*** RECORDS TO USE Section Begins ***
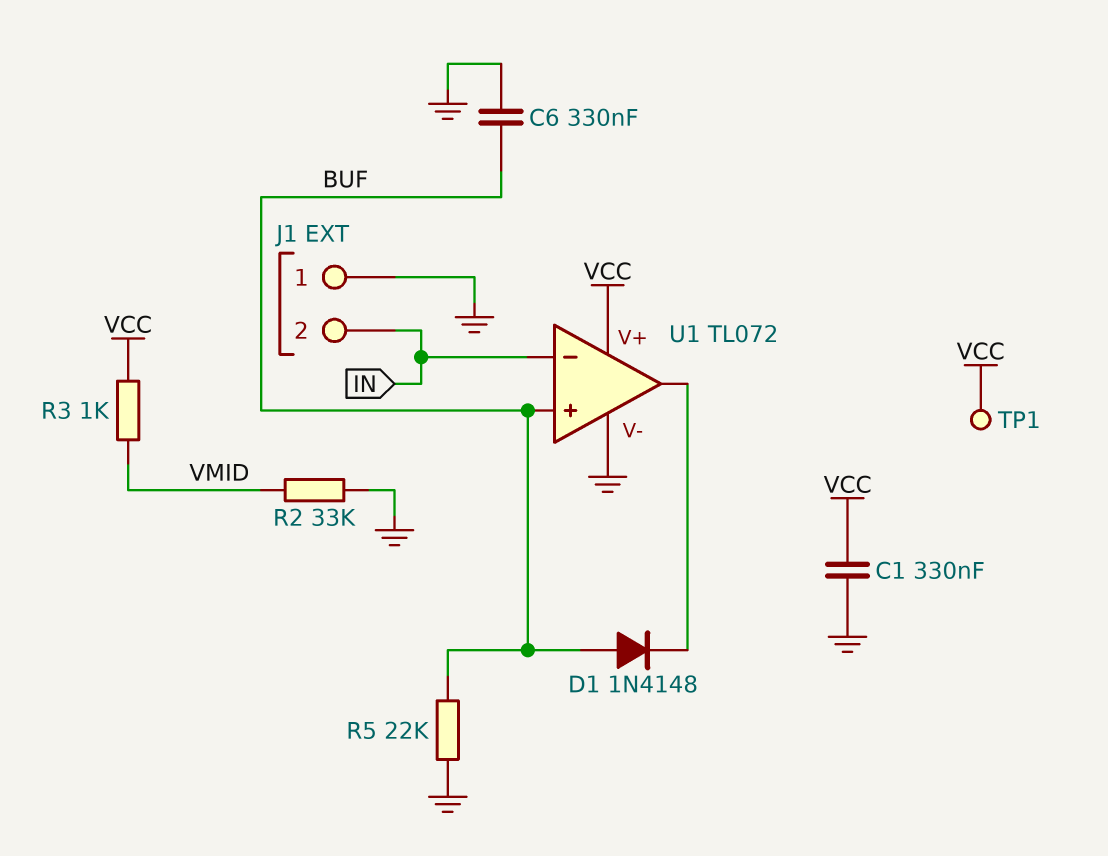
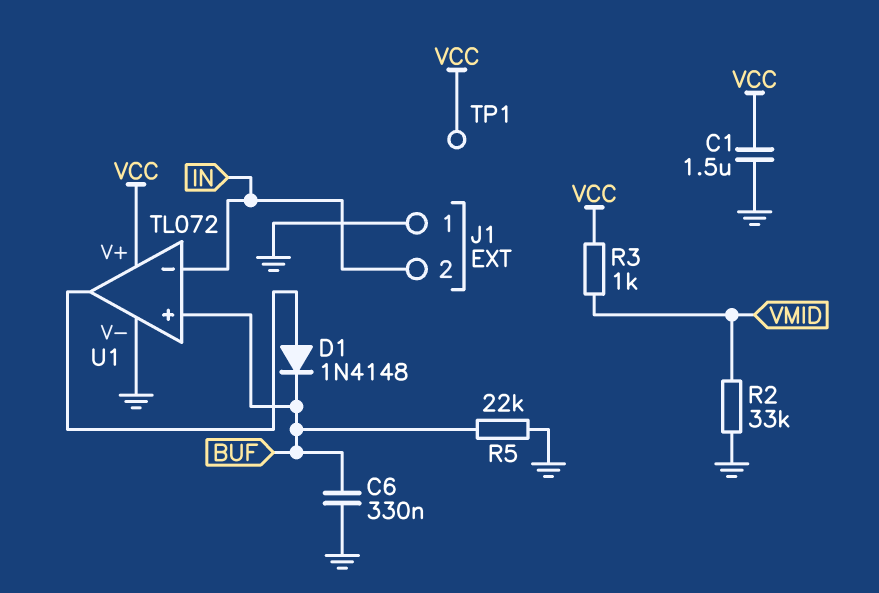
C1: 330nF (GND, VCC) -> 1.5uF (GND, VCC)
D1: diode 1N4148 (A BUF, K U1/out) -> diode 1N4148 (A U1/out, K BUF)

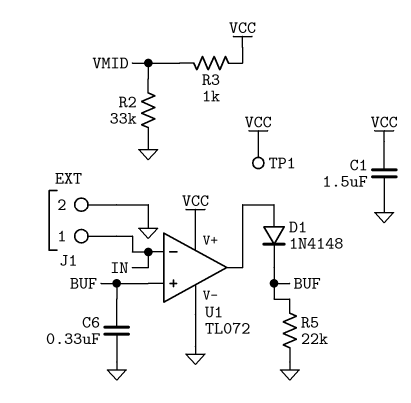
J1 pin 1: GND -> IN
J1 pin 2: IN -> GND

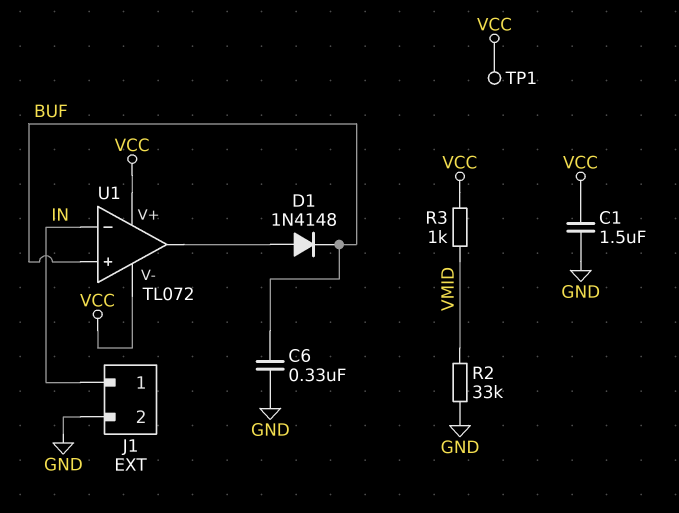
R5: 22k (BUF, GND) -> none
U1 pin V-: GND -> VCC

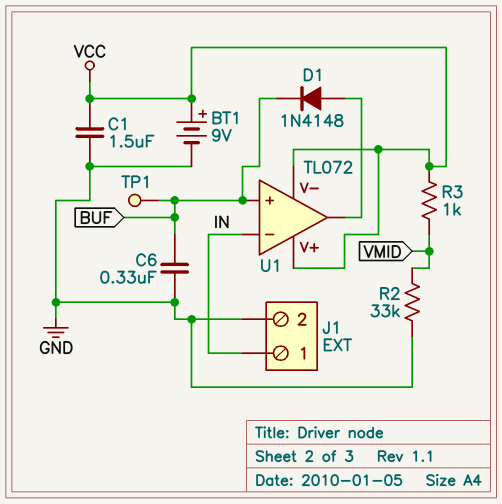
BT1: none -> 9V (plus VCC, minus GND)
TP1: test point (VCC) -> test point (BUF)

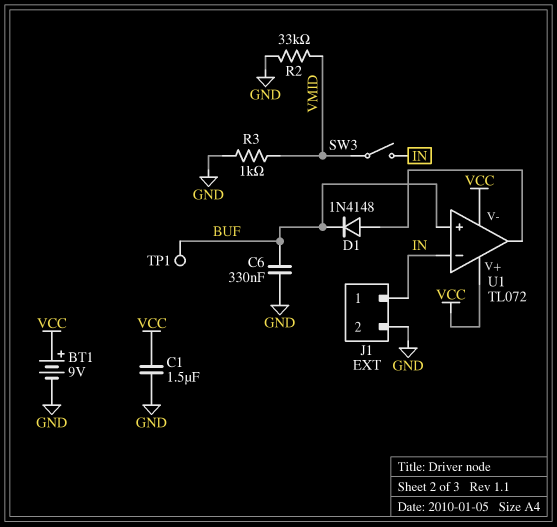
R3: 1k (VCC, VMID) -> 1k (GND, VMID)
SW3: none -> switch (IN, VMID)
*** RECORDS TO USE Section Ends ***
Check each line of the material for the string "VMID" and say how many lines have it. Give the number only.

> ANSWER: 2